Task details: When you repeat the entries below, please keep them exact and leave out the pictures.
⟨
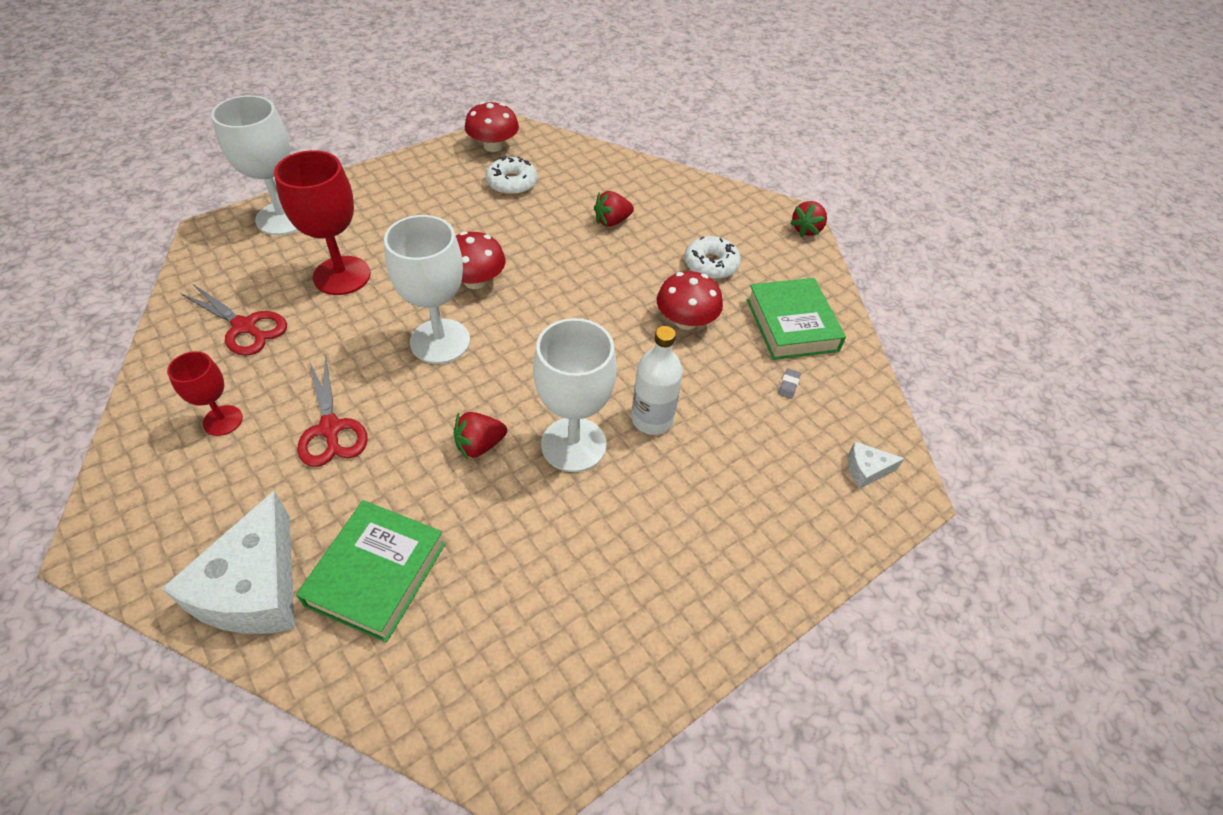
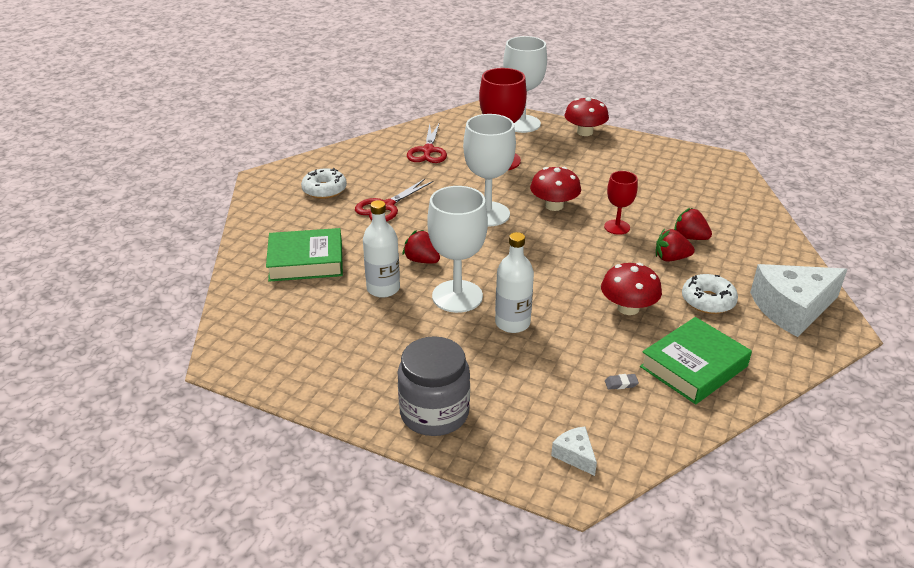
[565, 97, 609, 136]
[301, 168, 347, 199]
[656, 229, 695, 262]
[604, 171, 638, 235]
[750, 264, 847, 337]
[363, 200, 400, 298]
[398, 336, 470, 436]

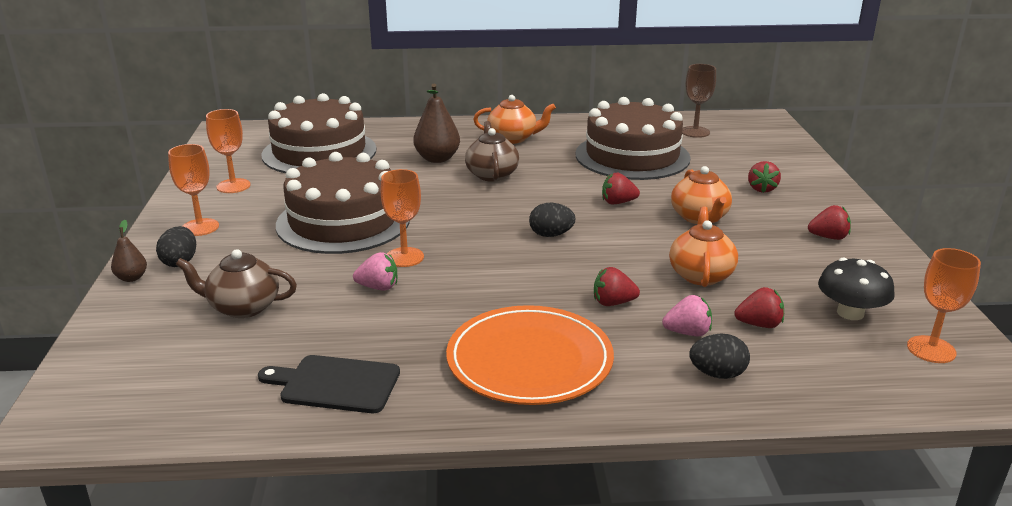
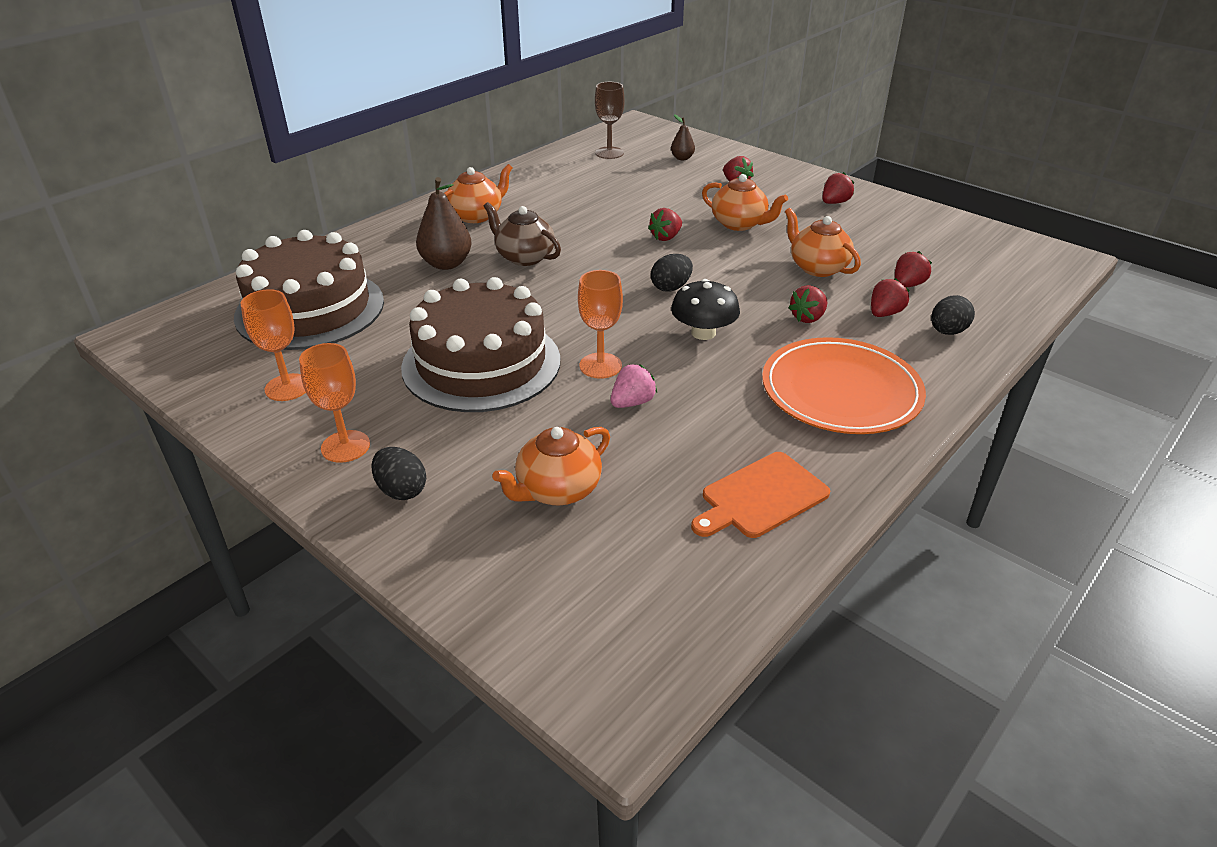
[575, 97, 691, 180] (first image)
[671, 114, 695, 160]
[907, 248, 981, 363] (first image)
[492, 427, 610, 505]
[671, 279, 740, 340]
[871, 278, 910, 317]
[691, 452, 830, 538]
⟩
Exercise output:
[565, 97, 609, 136]
[301, 168, 347, 199]
[656, 229, 695, 262]
[604, 171, 638, 235]
[750, 264, 847, 337]
[363, 200, 400, 298]
[398, 336, 470, 436]

[575, 97, 691, 180] (first image)
[671, 114, 695, 160]
[907, 248, 981, 363] (first image)
[492, 427, 610, 505]
[671, 279, 740, 340]
[871, 278, 910, 317]
[691, 452, 830, 538]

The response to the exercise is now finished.